What to do - Write out the entire listing below exactly, with the pictures left out.

Exercise data -

---------------

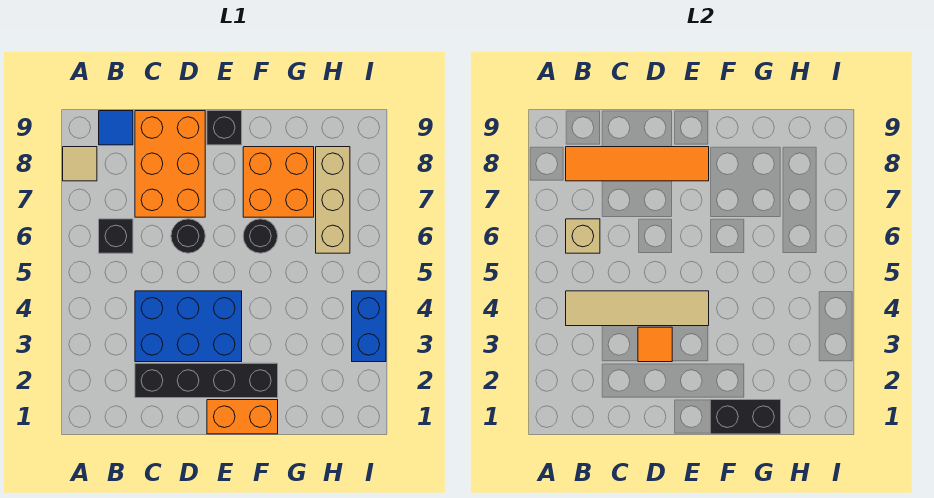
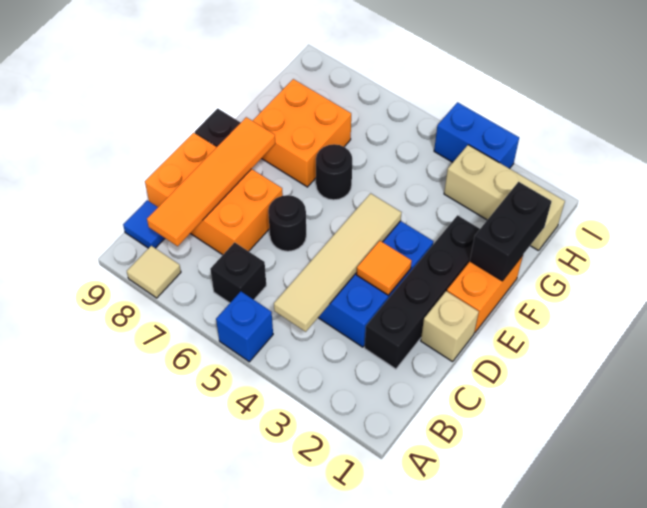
none -> blue brick A5 level 1
tan brick B6 level 2 -> tan brick D1 level 1
tan brick H6:H8 level 1 -> tan brick H1:H3 level 1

---------------

Solution -
none -> blue brick A5 level 1
tan brick B6 level 2 -> tan brick D1 level 1
tan brick H6:H8 level 1 -> tan brick H1:H3 level 1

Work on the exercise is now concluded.